* [Material for the task]
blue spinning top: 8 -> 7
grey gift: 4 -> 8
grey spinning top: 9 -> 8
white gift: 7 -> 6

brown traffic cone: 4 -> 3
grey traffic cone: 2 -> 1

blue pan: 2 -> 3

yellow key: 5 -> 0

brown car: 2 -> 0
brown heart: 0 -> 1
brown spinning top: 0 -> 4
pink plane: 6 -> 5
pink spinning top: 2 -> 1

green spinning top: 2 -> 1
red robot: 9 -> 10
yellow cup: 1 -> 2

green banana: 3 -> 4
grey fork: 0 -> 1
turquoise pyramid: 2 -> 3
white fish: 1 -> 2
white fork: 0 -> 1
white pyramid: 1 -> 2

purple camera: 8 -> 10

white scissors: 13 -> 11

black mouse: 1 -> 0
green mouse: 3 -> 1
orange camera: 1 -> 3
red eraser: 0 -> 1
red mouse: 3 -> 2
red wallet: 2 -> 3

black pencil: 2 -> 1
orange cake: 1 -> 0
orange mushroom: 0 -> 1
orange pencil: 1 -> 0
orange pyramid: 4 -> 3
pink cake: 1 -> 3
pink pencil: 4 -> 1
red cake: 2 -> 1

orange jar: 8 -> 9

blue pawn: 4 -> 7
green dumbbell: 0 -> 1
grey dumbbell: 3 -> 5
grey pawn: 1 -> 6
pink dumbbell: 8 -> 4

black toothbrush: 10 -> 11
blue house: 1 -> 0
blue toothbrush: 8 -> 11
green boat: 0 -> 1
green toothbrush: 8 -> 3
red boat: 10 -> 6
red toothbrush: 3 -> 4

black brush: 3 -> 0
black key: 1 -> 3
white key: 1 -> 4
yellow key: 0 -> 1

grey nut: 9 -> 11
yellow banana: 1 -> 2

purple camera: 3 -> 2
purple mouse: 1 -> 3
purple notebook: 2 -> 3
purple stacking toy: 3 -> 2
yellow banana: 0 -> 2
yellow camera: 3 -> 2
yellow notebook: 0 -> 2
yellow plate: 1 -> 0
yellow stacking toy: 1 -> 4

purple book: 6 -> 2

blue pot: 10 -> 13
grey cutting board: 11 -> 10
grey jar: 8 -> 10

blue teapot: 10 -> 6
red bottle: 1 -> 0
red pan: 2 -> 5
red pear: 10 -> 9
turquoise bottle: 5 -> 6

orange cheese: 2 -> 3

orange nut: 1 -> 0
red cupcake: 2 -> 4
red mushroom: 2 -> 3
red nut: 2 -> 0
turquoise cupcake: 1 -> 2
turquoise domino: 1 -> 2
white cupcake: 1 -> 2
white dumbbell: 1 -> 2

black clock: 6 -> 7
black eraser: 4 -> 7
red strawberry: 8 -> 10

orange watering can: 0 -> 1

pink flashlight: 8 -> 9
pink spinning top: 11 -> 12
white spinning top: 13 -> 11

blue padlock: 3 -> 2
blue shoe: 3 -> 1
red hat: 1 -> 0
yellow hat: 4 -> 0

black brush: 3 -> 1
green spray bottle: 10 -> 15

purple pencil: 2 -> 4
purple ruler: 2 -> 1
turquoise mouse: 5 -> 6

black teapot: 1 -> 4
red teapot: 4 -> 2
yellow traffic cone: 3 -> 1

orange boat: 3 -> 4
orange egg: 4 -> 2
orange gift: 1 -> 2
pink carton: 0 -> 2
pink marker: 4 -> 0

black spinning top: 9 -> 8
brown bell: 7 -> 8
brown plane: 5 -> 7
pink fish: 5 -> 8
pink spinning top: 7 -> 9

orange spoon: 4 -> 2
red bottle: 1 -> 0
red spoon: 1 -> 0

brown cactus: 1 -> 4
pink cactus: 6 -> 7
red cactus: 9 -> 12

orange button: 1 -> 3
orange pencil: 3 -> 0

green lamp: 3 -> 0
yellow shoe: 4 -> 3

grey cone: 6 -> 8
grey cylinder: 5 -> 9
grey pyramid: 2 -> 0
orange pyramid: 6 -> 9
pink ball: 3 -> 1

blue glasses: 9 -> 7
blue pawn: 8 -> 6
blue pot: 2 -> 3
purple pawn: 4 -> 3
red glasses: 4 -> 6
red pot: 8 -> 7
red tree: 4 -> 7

* [Your goal] Filter the listing for the word "turquoise" and copy each line that has it.

* [Solution to this problem]
turquoise pyramid: 2 -> 3
turquoise bottle: 5 -> 6
turquoise cupcake: 1 -> 2
turquoise domino: 1 -> 2
turquoise mouse: 5 -> 6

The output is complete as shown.